## TRY IT
Of the lines below, reproduce exactly those from the line containing "brown pentagon: (406, 612)" to the end, including both the first and the last.

***** DATASET RECORDS

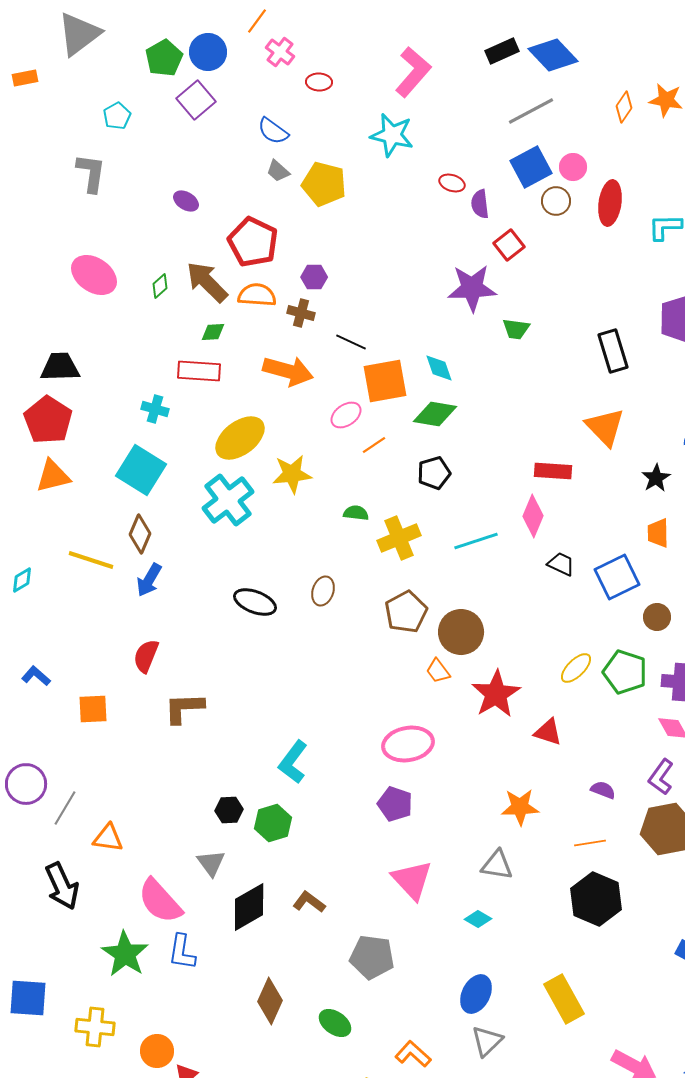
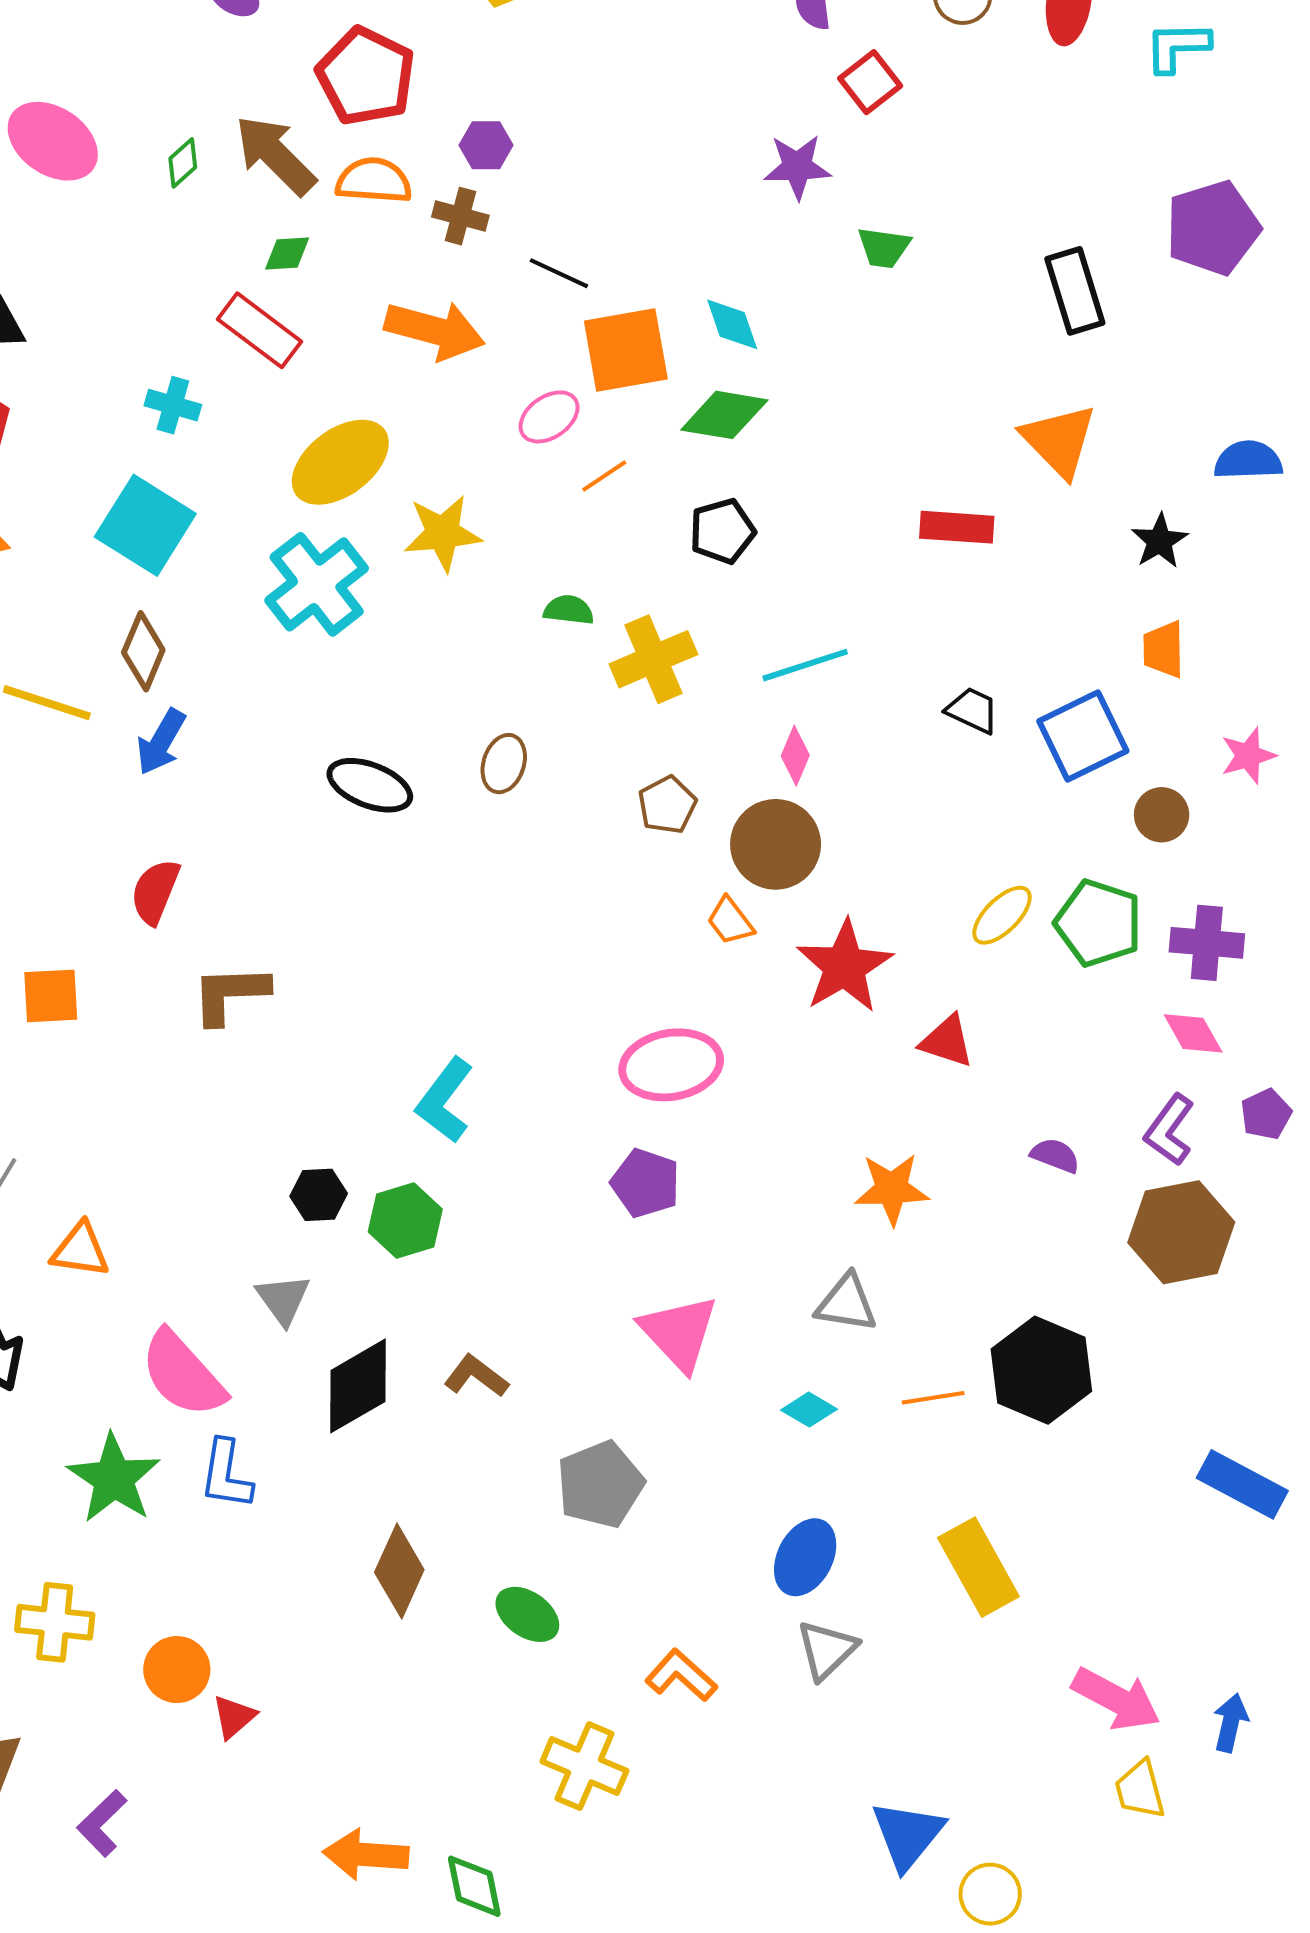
purple star: (472, 288) -> (797, 167), size x0.7
red rectangle: (199, 371) -> (260, 330), turned 33
pink diamond: (533, 516) -> (795, 756), moved, size x0.7
brown pentagon: (406, 612) -> (667, 805), size x0.7
orange line: (590, 843) -> (933, 1398), moved
gray pentagon: (372, 957) -> (600, 1484), turned -30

**********

## TASK SOLUTION
brown pentagon: (406, 612) -> (667, 805), size x0.7
orange line: (590, 843) -> (933, 1398), moved
gray pentagon: (372, 957) -> (600, 1484), turned -30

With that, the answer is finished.